Records shown:
----
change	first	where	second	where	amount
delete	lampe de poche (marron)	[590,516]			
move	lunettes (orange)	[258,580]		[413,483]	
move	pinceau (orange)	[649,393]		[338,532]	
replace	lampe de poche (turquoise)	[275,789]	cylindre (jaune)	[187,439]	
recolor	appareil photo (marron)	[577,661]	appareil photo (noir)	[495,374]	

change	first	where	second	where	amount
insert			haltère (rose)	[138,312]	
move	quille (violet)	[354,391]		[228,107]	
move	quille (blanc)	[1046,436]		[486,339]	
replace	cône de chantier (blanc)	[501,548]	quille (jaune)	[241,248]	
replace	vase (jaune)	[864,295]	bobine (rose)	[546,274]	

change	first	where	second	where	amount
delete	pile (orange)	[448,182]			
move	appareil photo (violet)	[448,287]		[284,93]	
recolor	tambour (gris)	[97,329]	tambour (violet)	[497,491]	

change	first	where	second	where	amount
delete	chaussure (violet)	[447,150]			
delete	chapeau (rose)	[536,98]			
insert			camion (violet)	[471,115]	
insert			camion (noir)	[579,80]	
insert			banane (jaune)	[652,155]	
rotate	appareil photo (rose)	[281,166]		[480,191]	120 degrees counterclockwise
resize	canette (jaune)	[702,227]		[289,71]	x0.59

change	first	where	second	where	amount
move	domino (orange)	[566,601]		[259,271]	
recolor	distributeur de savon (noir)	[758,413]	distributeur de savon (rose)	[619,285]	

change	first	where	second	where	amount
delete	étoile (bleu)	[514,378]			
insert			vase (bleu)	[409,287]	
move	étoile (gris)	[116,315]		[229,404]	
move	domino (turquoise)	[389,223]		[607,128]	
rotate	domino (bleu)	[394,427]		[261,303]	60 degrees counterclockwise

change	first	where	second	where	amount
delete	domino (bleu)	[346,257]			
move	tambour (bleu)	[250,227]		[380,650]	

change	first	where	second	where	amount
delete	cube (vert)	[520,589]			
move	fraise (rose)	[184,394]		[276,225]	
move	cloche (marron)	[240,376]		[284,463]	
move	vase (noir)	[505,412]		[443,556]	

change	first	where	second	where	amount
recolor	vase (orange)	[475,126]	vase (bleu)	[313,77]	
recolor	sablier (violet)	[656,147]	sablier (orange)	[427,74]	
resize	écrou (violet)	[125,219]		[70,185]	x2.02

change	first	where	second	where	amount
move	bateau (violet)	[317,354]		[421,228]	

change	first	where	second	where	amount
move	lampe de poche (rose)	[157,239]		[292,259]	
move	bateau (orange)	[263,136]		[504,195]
----
Return the records in full, exactly as they read.

change	first	where	second	where	amount
delete	lampe de poche (marron)	[590,516]			
move	lunettes (orange)	[258,580]		[413,483]	
move	pinceau (orange)	[649,393]		[338,532]	
replace	lampe de poche (turquoise)	[275,789]	cylindre (jaune)	[187,439]	
recolor	appareil photo (marron)	[577,661]	appareil photo (noir)	[495,374]	

change	first	where	second	where	amount
insert			haltère (rose)	[138,312]	
move	quille (violet)	[354,391]		[228,107]	
move	quille (blanc)	[1046,436]		[486,339]	
replace	cône de chantier (blanc)	[501,548]	quille (jaune)	[241,248]	
replace	vase (jaune)	[864,295]	bobine (rose)	[546,274]	

change	first	where	second	where	amount
delete	pile (orange)	[448,182]			
move	appareil photo (violet)	[448,287]		[284,93]	
recolor	tambour (gris)	[97,329]	tambour (violet)	[497,491]	

change	first	where	second	where	amount
delete	chaussure (violet)	[447,150]			
delete	chapeau (rose)	[536,98]			
insert			camion (violet)	[471,115]	
insert			camion (noir)	[579,80]	
insert			banane (jaune)	[652,155]	
rotate	appareil photo (rose)	[281,166]		[480,191]	120 degrees counterclockwise
resize	canette (jaune)	[702,227]		[289,71]	x0.59

change	first	where	second	where	amount
move	domino (orange)	[566,601]		[259,271]	
recolor	distributeur de savon (noir)	[758,413]	distributeur de savon (rose)	[619,285]	

change	first	where	second	where	amount
delete	étoile (bleu)	[514,378]			
insert			vase (bleu)	[409,287]	
move	étoile (gris)	[116,315]		[229,404]	
move	domino (turquoise)	[389,223]		[607,128]	
rotate	domino (bleu)	[394,427]		[261,303]	60 degrees counterclockwise

change	first	where	second	where	amount
delete	domino (bleu)	[346,257]			
move	tambour (bleu)	[250,227]		[380,650]	

change	first	where	second	where	amount
delete	cube (vert)	[520,589]			
move	fraise (rose)	[184,394]		[276,225]	
move	cloche (marron)	[240,376]		[284,463]	
move	vase (noir)	[505,412]		[443,556]	

change	first	where	second	where	amount
recolor	vase (orange)	[475,126]	vase (bleu)	[313,77]	
recolor	sablier (violet)	[656,147]	sablier (orange)	[427,74]	
resize	écrou (violet)	[125,219]		[70,185]	x2.02

change	first	where	second	where	amount
move	bateau (violet)	[317,354]		[421,228]	

change	first	where	second	where	amount
move	lampe de poche (rose)	[157,239]		[292,259]	
move	bateau (orange)	[263,136]		[504,195]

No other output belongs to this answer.